= Beginning of Section =

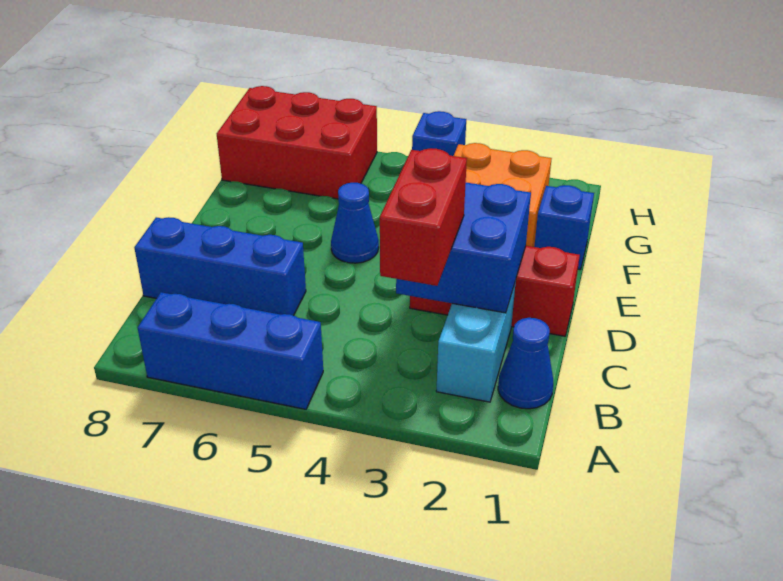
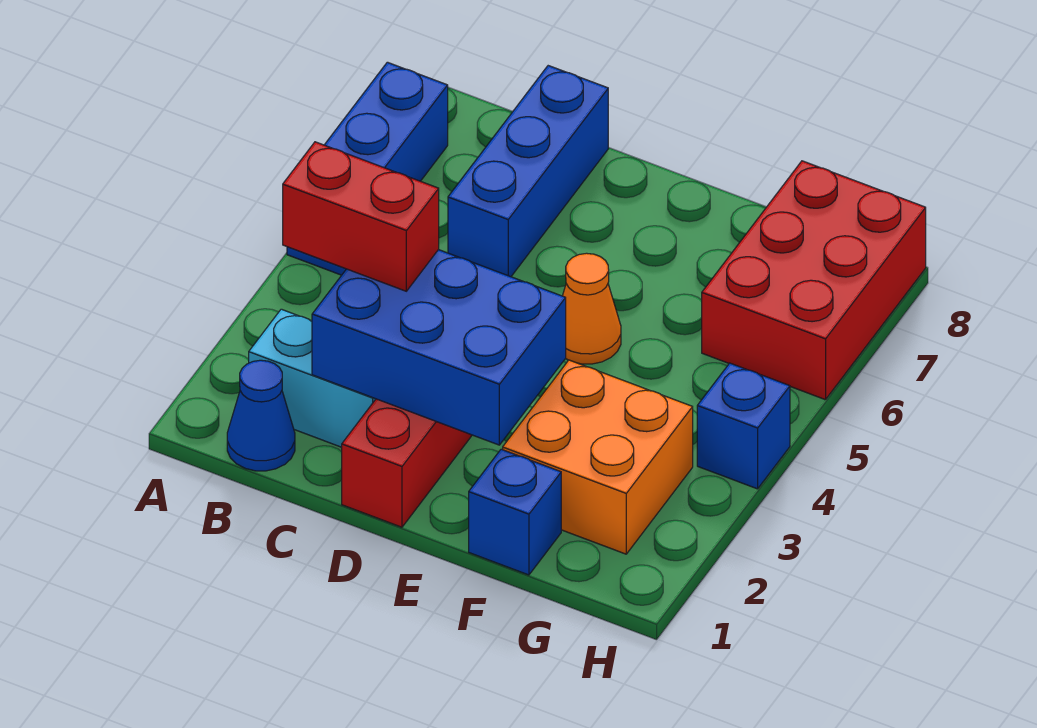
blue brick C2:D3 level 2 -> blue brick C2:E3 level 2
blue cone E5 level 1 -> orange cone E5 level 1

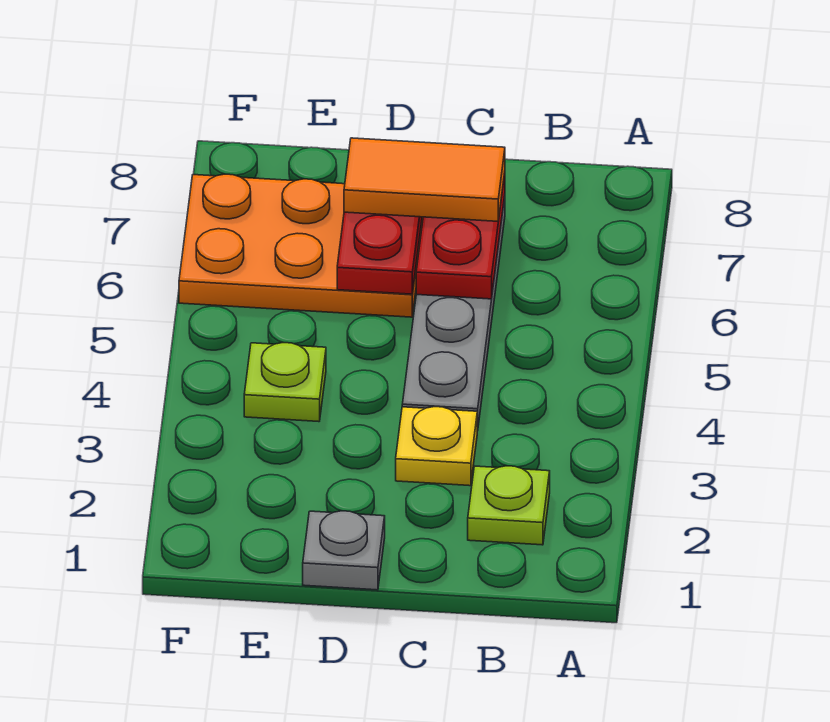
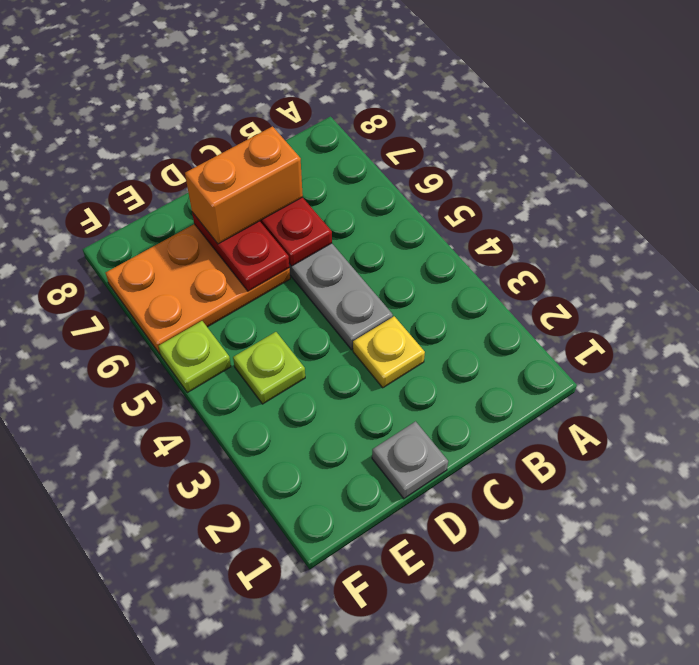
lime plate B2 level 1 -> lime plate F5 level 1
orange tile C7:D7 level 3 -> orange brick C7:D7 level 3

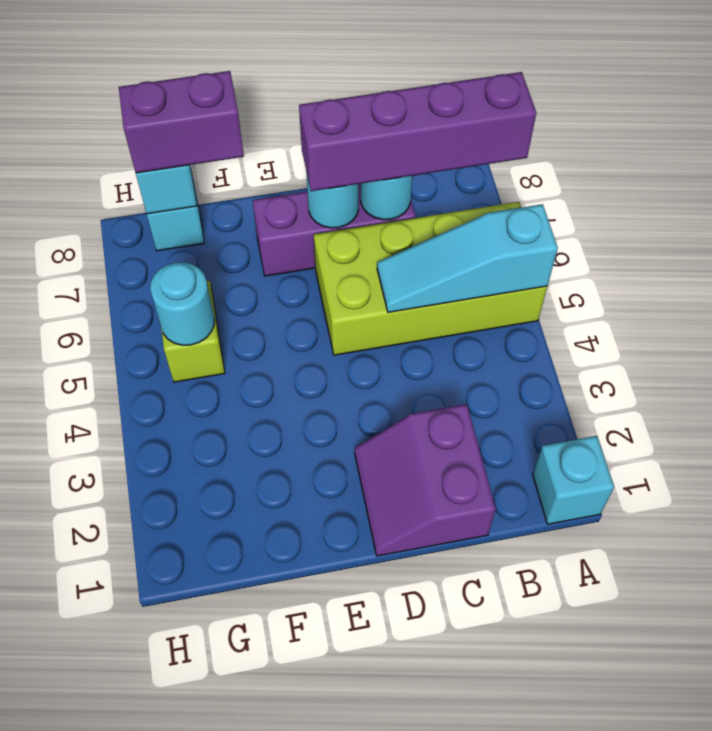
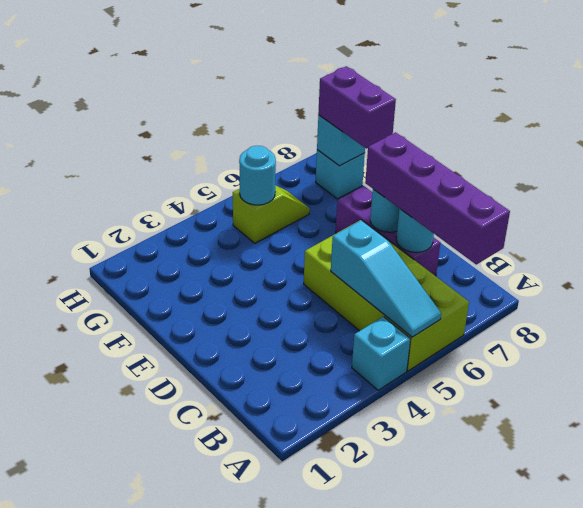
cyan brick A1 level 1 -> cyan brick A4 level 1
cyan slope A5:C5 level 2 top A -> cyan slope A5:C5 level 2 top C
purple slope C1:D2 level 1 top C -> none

= End of Section =

What to do
Find the lines in the records that contain the word "brick", then copy every one of them.

Solution
blue brick C2:D3 level 2 -> blue brick C2:E3 level 2
orange tile C7:D7 level 3 -> orange brick C7:D7 level 3
cyan brick A1 level 1 -> cyan brick A4 level 1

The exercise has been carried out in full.